> SUPPLIED INFORMATION:
※

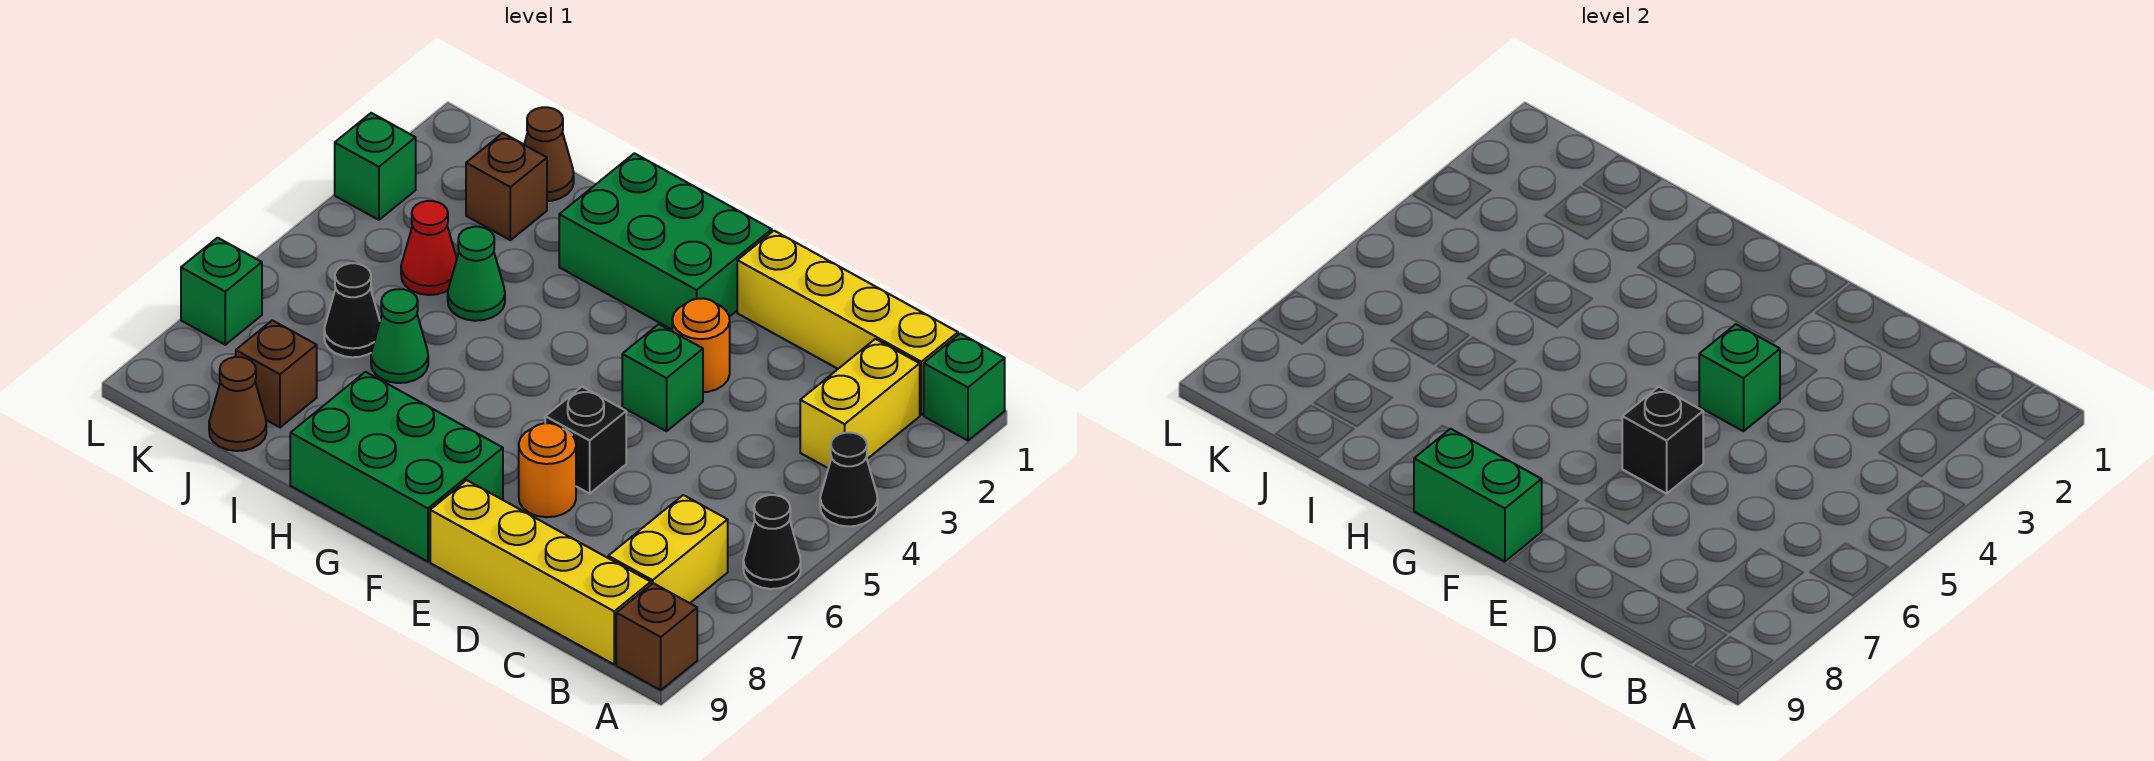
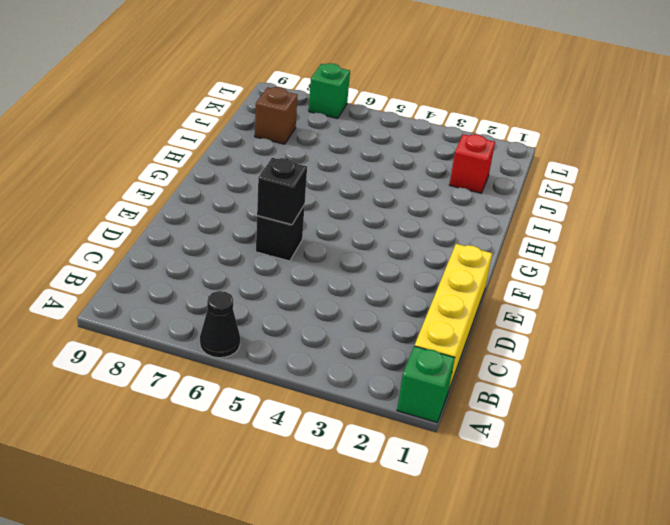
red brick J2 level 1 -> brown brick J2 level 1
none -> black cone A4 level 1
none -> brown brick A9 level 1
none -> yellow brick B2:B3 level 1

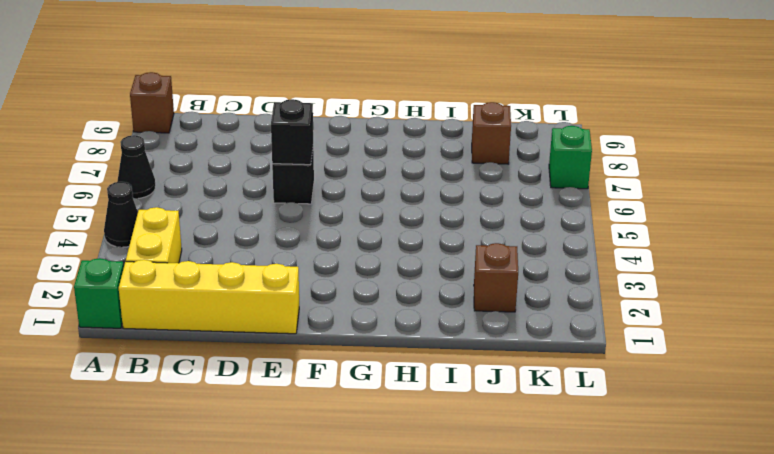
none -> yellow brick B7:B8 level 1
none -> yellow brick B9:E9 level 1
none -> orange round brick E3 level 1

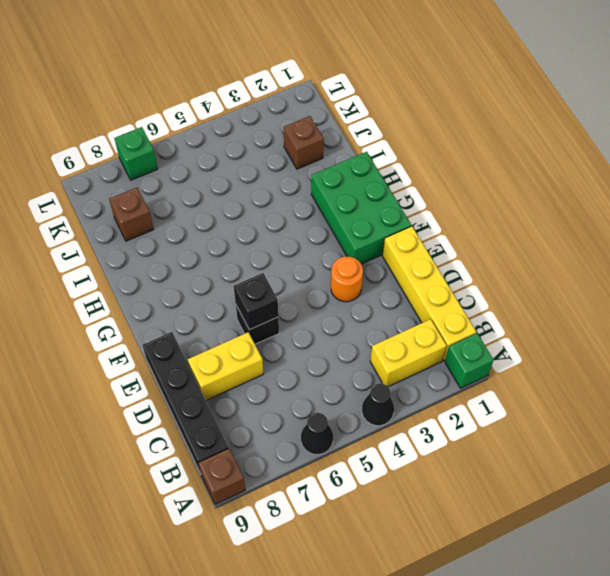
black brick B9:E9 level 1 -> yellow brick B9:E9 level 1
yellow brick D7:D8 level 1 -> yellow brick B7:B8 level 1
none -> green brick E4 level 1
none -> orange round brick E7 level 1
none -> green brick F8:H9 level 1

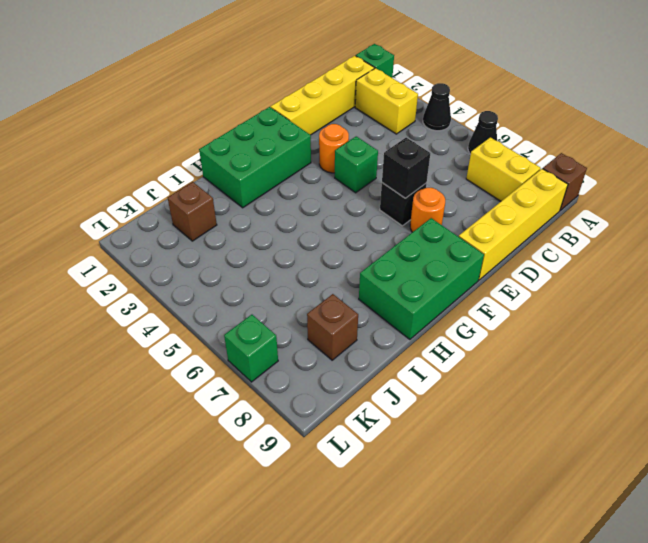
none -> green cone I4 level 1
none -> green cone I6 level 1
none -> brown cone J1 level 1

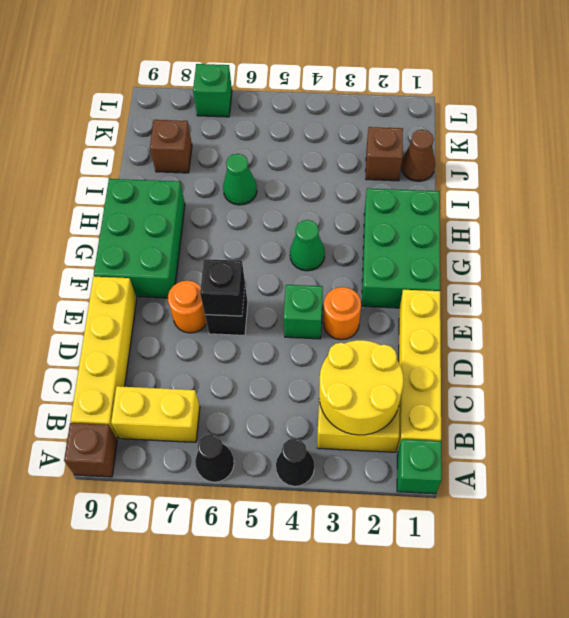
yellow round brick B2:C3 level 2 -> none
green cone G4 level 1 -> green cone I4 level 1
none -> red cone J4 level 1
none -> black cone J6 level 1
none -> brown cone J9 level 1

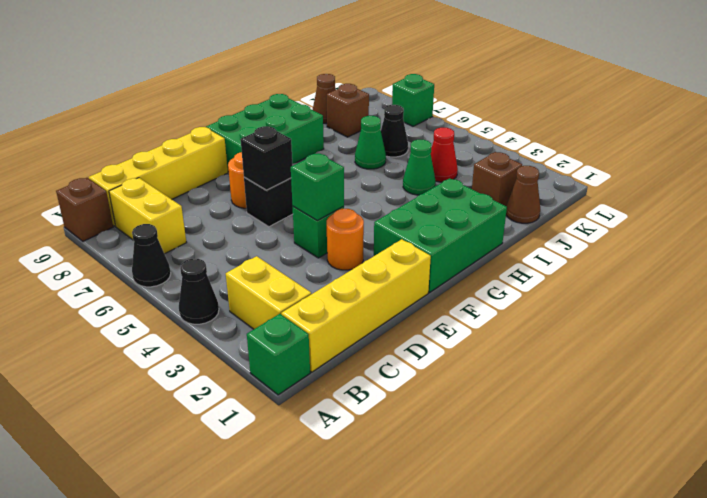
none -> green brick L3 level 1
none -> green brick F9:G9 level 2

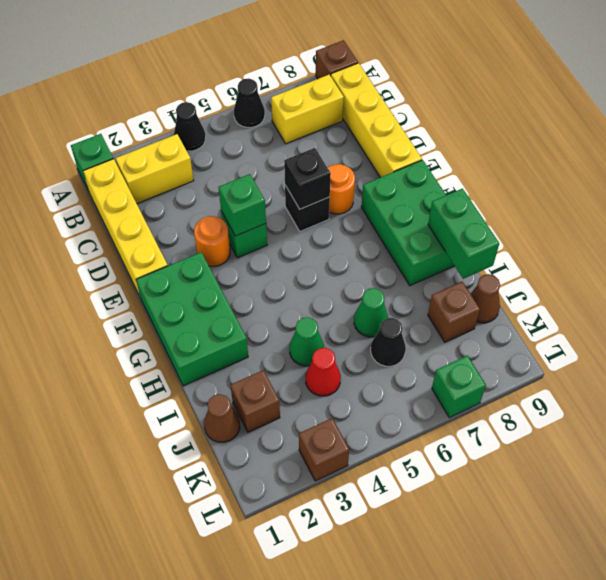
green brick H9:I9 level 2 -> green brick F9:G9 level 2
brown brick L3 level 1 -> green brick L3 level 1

※

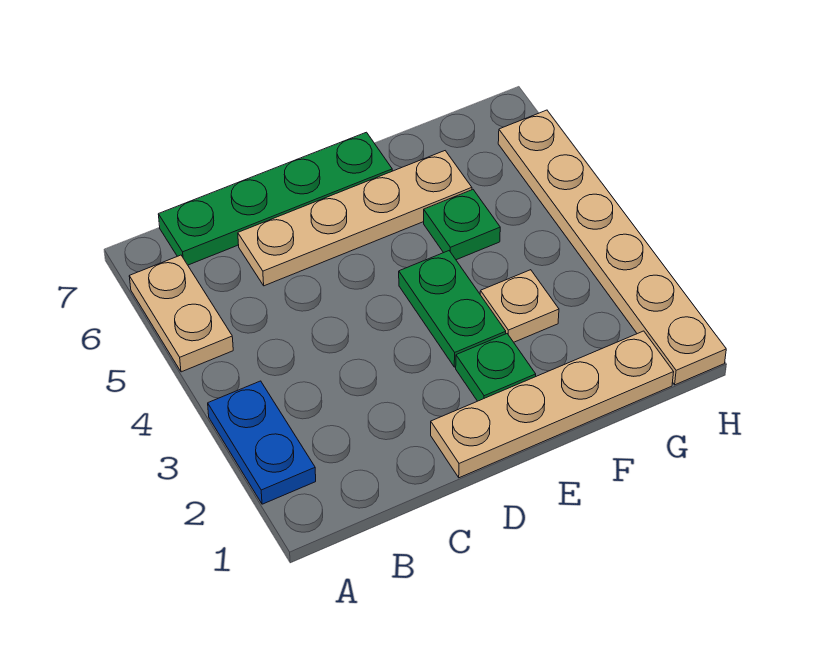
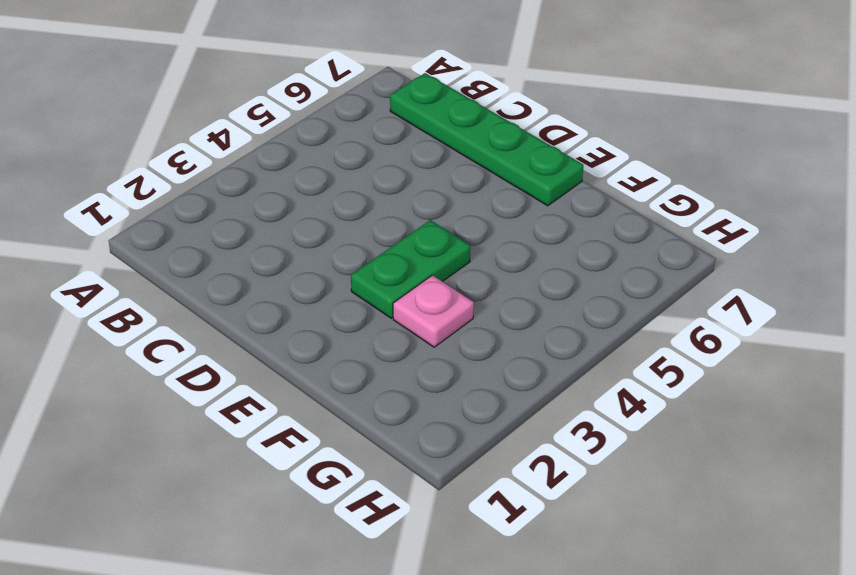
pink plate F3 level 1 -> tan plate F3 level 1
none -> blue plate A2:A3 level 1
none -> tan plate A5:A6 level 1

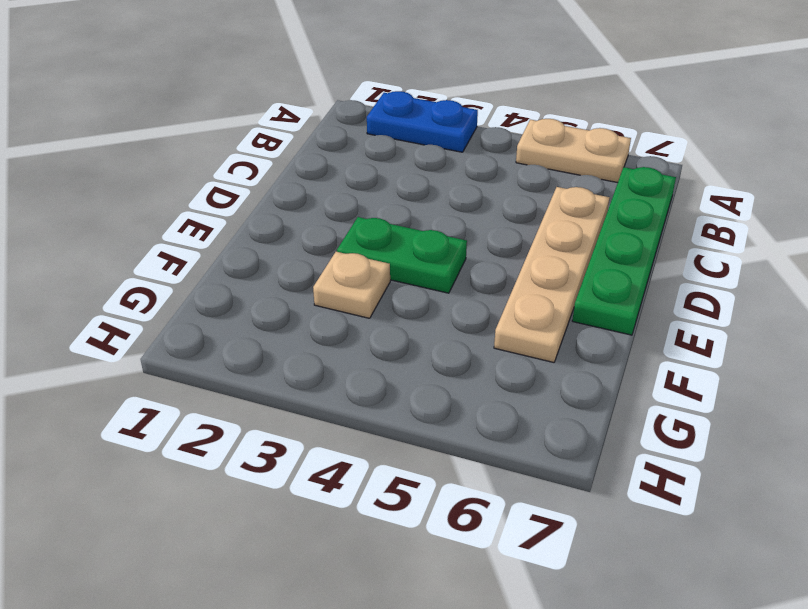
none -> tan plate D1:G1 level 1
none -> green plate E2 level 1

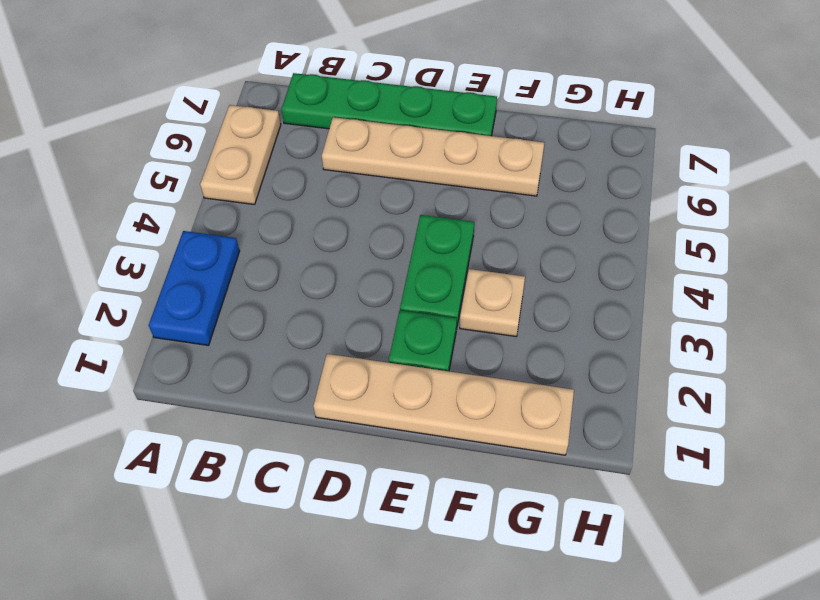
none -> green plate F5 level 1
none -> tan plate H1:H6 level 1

※

> WHAT THIS TASK INVOLVES:
Using the entries above, extract exactly the lines from the one that contains "red brick J2" through the one that contains "green cone G4". Do not carry over any pictures.

> TASK OUTPUT:
red brick J2 level 1 -> brown brick J2 level 1
none -> black cone A4 level 1
none -> brown brick A9 level 1
none -> yellow brick B2:B3 level 1

none -> yellow brick B7:B8 level 1
none -> yellow brick B9:E9 level 1
none -> orange round brick E3 level 1

black brick B9:E9 level 1 -> yellow brick B9:E9 level 1
yellow brick D7:D8 level 1 -> yellow brick B7:B8 level 1
none -> green brick E4 level 1
none -> orange round brick E7 level 1
none -> green brick F8:H9 level 1

none -> green cone I4 level 1
none -> green cone I6 level 1
none -> brown cone J1 level 1

yellow round brick B2:C3 level 2 -> none
green cone G4 level 1 -> green cone I4 level 1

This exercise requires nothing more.